■ **GIVEN DATA**
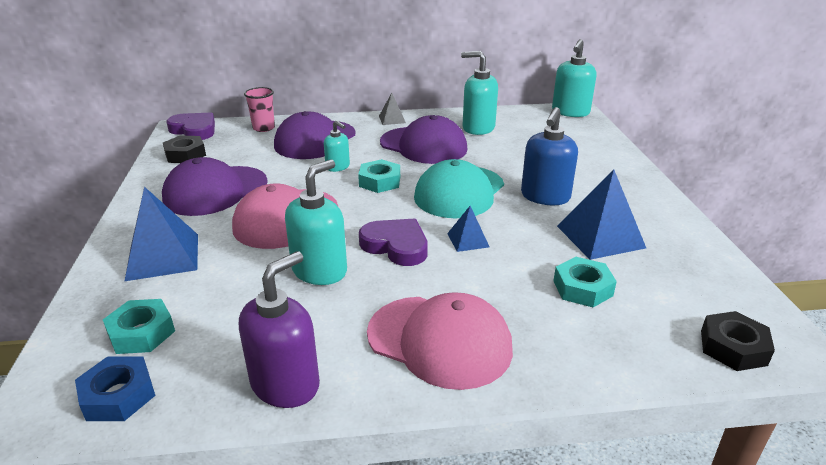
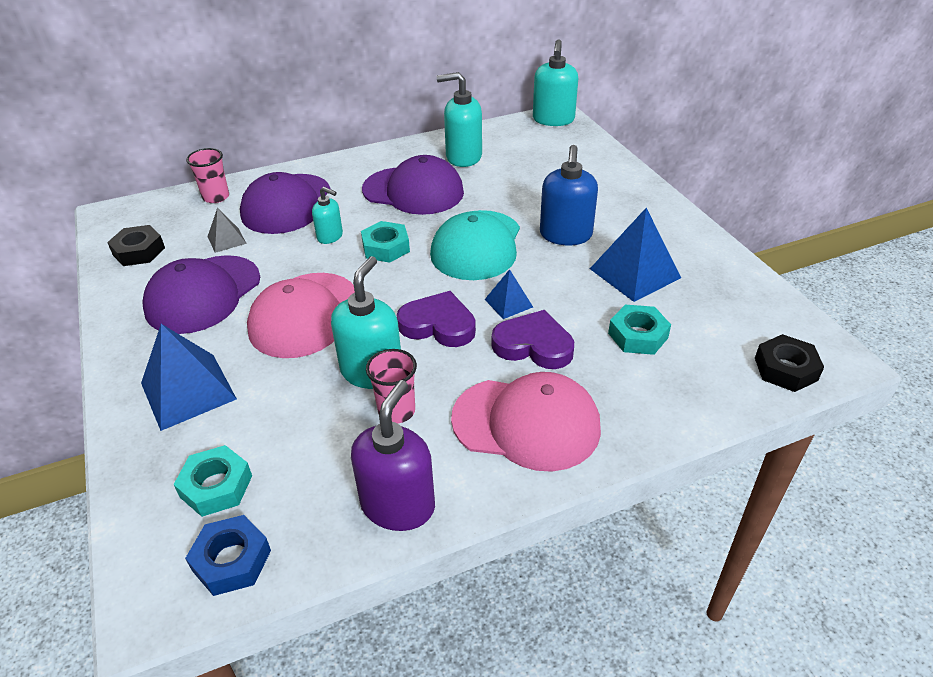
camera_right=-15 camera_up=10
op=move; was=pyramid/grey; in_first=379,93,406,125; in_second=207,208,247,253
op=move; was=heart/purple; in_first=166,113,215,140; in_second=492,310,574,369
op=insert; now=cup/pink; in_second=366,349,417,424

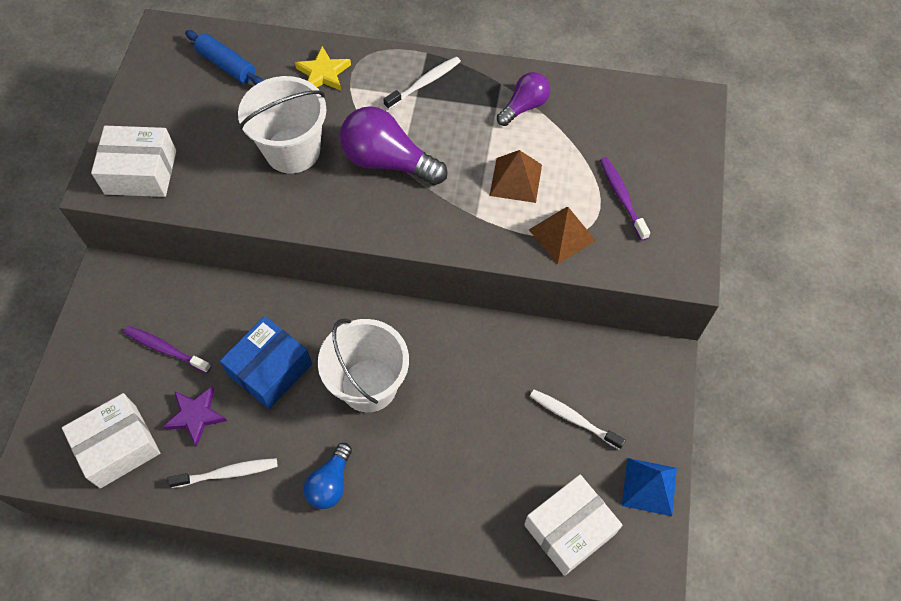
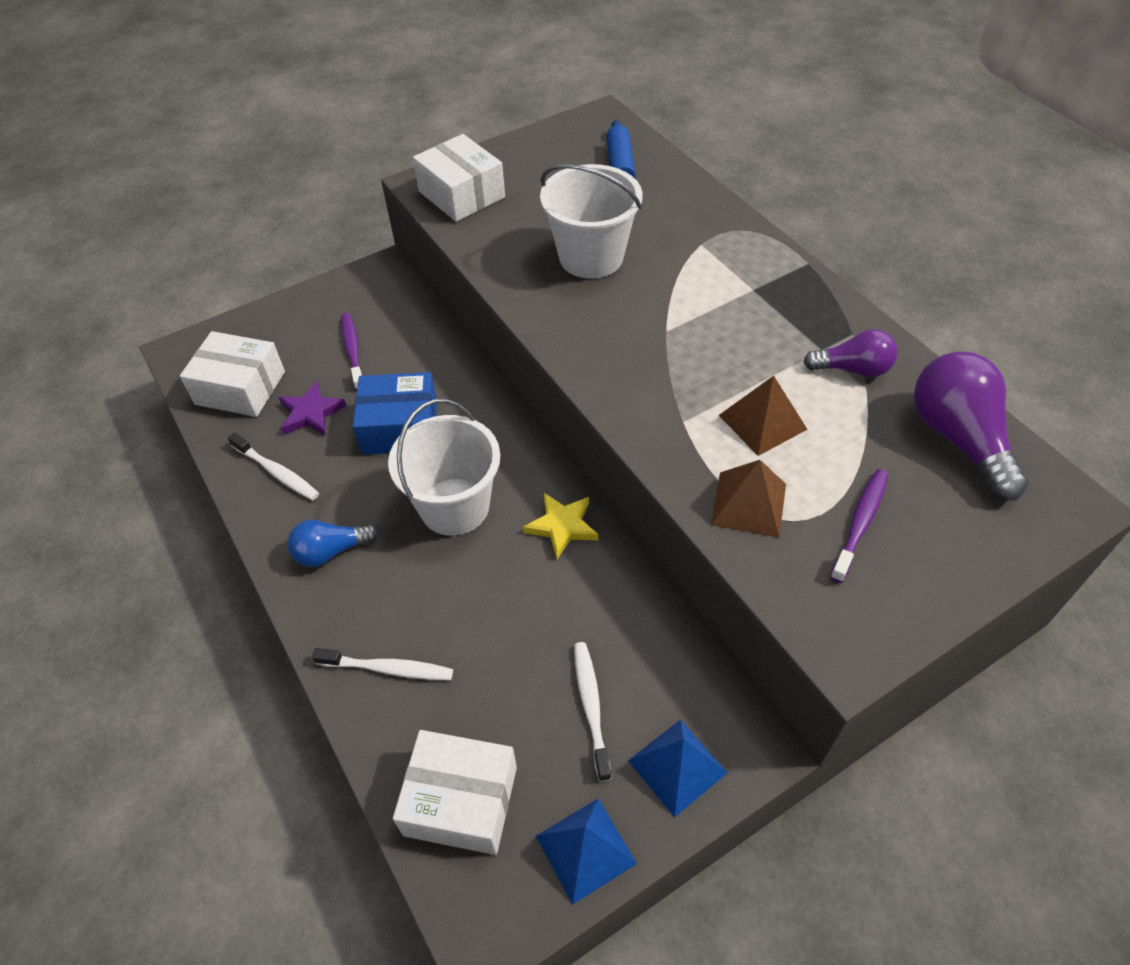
camera_right=50 camera_up=-10
op=move; was=star/yellow; in_first=295,46,351,91; in_second=523,493,598,559
op=move; was=toothbrush/white; in_first=383,56,461,110; in_second=312,648,453,680
op=move; was=light bulb/purple; in_first=340,106,447,185; in_second=914,351,1029,501
op=insert; now=pyramid/blue; in_second=628,719,727,817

■ **PROBLEM**
Strip out the pictures and repeat the listing above exactly.

■ **TASK OUTPUT**
camera_right=-15 camera_up=10
op=move; was=pyramid/grey; in_first=379,93,406,125; in_second=207,208,247,253
op=move; was=heart/purple; in_first=166,113,215,140; in_second=492,310,574,369
op=insert; now=cup/pink; in_second=366,349,417,424

camera_right=50 camera_up=-10
op=move; was=star/yellow; in_first=295,46,351,91; in_second=523,493,598,559
op=move; was=toothbrush/white; in_first=383,56,461,110; in_second=312,648,453,680
op=move; was=light bulb/purple; in_first=340,106,447,185; in_second=914,351,1029,501
op=insert; now=pyramid/blue; in_second=628,719,727,817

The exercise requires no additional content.